Exercise instructions> Copy the following data back verbatim, line for line, with no changes.

────────────────────────────────────────

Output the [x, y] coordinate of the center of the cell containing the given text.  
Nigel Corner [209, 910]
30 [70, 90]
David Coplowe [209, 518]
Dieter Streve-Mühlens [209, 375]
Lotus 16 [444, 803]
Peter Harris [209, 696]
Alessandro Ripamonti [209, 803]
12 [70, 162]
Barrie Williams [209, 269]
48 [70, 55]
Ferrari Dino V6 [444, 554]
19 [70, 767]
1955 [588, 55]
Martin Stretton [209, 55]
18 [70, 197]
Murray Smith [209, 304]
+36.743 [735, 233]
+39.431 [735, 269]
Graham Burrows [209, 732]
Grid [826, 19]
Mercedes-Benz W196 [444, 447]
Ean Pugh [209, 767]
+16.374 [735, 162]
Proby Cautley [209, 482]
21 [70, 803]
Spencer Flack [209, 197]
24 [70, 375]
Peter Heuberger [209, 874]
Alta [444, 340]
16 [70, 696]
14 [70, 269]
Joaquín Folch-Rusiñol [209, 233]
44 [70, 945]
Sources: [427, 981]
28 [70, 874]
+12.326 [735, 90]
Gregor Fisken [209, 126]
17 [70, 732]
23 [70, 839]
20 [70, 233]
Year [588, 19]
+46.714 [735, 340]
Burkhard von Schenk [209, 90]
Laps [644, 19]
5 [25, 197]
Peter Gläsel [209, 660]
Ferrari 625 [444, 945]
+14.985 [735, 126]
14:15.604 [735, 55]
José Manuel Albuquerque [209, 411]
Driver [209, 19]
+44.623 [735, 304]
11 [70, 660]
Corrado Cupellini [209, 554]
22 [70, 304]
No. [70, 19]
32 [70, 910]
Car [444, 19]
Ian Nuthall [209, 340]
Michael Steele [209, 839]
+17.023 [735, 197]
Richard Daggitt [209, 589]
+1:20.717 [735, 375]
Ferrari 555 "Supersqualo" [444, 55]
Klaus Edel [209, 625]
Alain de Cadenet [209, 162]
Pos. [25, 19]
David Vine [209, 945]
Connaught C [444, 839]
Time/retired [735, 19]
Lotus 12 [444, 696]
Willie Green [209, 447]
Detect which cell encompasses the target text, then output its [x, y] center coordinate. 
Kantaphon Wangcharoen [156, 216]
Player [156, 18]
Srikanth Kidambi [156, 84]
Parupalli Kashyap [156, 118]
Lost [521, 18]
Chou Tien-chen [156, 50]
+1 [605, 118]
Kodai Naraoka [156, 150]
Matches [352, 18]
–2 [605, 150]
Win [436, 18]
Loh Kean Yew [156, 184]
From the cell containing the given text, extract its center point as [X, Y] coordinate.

────────────────────────────────────────

Task result>
Output the [x, y] coordinate of the center of the cell containing the given text.  
Nigel Corner [209, 910]
30 [70, 90]
David Coplowe [209, 518]
Dieter Streve-Mühlens [209, 375]
Lotus 16 [444, 803]
Peter Harris [209, 696]
Alessandro Ripamonti [209, 803]
12 [70, 162]
Barrie Williams [209, 269]
48 [70, 55]
Ferrari Dino V6 [444, 554]
19 [70, 767]
1955 [588, 55]
Martin Stretton [209, 55]
18 [70, 197]
Murray Smith [209, 304]
+36.743 [735, 233]
+39.431 [735, 269]
Graham Burrows [209, 732]
Grid [826, 19]
Mercedes-Benz W196 [444, 447]
Ean Pugh [209, 767]
+16.374 [735, 162]
Proby Cautley [209, 482]
21 [70, 803]
Spencer Flack [209, 197]
24 [70, 375]
Peter Heuberger [209, 874]
Alta [444, 340]
16 [70, 696]
14 [70, 269]
Joaquín Folch-Rusiñol [209, 233]
44 [70, 945]
Sources: [427, 981]
28 [70, 874]
+12.326 [735, 90]
Gregor Fisken [209, 126]
17 [70, 732]
23 [70, 839]
20 [70, 233]
Year [588, 19]
+46.714 [735, 340]
Burkhard von Schenk [209, 90]
Laps [644, 19]
5 [25, 197]
Peter Gläsel [209, 660]
Ferrari 625 [444, 945]
+14.985 [735, 126]
14:15.604 [735, 55]
José Manuel Albuquerque [209, 411]
Driver [209, 19]
+44.623 [735, 304]
11 [70, 660]
Corrado Cupellini [209, 554]
22 [70, 304]
No. [70, 19]
32 [70, 910]
Car [444, 19]
Ian Nuthall [209, 340]
Michael Steele [209, 839]
+17.023 [735, 197]
Richard Daggitt [209, 589]
+1:20.717 [735, 375]
Ferrari 555 "Supersqualo" [444, 55]
Klaus Edel [209, 625]
Alain de Cadenet [209, 162]
Pos. [25, 19]
David Vine [209, 945]
Connaught C [444, 839]
Time/retired [735, 19]
Lotus 12 [444, 696]
Willie Green [209, 447]
Detect which cell encompasses the target text, then output its [x, y] center coordinate. 
Kantaphon Wangcharoen [156, 216]
Player [156, 18]
Srikanth Kidambi [156, 84]
Parupalli Kashyap [156, 118]
Lost [521, 18]
Chou Tien-chen [156, 50]
+1 [605, 118]
Kodai Naraoka [156, 150]
Matches [352, 18]
–2 [605, 150]
Win [436, 18]
Loh Kean Yew [156, 184]
From the cell containing the given text, extract its center point as [X, Y] coordinate.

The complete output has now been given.